Start of Block
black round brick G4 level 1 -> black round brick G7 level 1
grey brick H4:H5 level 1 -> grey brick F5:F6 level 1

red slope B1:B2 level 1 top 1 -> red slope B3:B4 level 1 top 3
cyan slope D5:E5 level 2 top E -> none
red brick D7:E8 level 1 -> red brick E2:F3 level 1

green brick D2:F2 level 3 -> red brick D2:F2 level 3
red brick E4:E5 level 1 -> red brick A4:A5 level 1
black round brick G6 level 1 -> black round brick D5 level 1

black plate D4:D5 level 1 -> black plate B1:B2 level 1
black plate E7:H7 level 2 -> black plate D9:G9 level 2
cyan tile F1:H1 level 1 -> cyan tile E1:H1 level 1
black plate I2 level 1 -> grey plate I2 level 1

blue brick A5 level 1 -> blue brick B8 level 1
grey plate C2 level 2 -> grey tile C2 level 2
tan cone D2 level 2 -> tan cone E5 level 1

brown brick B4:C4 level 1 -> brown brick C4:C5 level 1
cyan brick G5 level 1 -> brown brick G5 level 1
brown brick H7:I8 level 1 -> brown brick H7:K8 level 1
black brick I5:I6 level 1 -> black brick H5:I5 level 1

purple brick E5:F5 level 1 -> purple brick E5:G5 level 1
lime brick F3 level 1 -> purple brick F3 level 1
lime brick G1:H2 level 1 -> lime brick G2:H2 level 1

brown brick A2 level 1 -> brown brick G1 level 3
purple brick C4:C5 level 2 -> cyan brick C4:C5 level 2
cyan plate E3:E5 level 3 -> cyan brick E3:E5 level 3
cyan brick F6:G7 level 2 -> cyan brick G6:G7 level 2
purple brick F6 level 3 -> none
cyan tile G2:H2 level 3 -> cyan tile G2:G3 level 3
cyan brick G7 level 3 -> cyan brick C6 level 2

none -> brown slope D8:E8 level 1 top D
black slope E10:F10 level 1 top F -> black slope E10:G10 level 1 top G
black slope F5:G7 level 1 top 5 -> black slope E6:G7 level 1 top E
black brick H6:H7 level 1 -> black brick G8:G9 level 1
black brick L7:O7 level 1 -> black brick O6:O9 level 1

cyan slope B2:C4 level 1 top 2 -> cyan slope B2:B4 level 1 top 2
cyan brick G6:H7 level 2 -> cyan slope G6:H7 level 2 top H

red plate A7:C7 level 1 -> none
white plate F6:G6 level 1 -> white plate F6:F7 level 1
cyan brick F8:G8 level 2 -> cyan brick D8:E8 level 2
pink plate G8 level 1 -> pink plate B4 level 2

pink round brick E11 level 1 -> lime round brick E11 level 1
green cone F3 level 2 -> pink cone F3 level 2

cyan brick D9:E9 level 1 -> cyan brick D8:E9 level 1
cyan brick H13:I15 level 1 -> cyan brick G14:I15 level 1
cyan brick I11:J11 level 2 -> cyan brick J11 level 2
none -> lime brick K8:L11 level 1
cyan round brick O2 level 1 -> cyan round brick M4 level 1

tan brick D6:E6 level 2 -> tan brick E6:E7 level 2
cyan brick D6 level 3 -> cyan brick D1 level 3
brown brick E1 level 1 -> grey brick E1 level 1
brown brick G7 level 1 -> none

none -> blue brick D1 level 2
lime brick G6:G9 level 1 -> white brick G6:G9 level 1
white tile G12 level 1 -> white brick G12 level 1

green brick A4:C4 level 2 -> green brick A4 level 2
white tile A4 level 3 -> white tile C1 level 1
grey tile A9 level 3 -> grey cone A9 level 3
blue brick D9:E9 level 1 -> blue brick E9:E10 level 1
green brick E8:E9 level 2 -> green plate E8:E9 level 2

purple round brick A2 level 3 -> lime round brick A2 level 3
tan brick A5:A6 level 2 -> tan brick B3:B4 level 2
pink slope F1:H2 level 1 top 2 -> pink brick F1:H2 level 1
End of Block
Word for word, reproduce the lines of the listing from the first one through the line containing "grey plate C2 level 2 -> grey tile C2 level 2", and no more.

ANSWER TO THE EXERCISE:
black round brick G4 level 1 -> black round brick G7 level 1
grey brick H4:H5 level 1 -> grey brick F5:F6 level 1

red slope B1:B2 level 1 top 1 -> red slope B3:B4 level 1 top 3
cyan slope D5:E5 level 2 top E -> none
red brick D7:E8 level 1 -> red brick E2:F3 level 1

green brick D2:F2 level 3 -> red brick D2:F2 level 3
red brick E4:E5 level 1 -> red brick A4:A5 level 1
black round brick G6 level 1 -> black round brick D5 level 1

black plate D4:D5 level 1 -> black plate B1:B2 level 1
black plate E7:H7 level 2 -> black plate D9:G9 level 2
cyan tile F1:H1 level 1 -> cyan tile E1:H1 level 1
black plate I2 level 1 -> grey plate I2 level 1

blue brick A5 level 1 -> blue brick B8 level 1
grey plate C2 level 2 -> grey tile C2 level 2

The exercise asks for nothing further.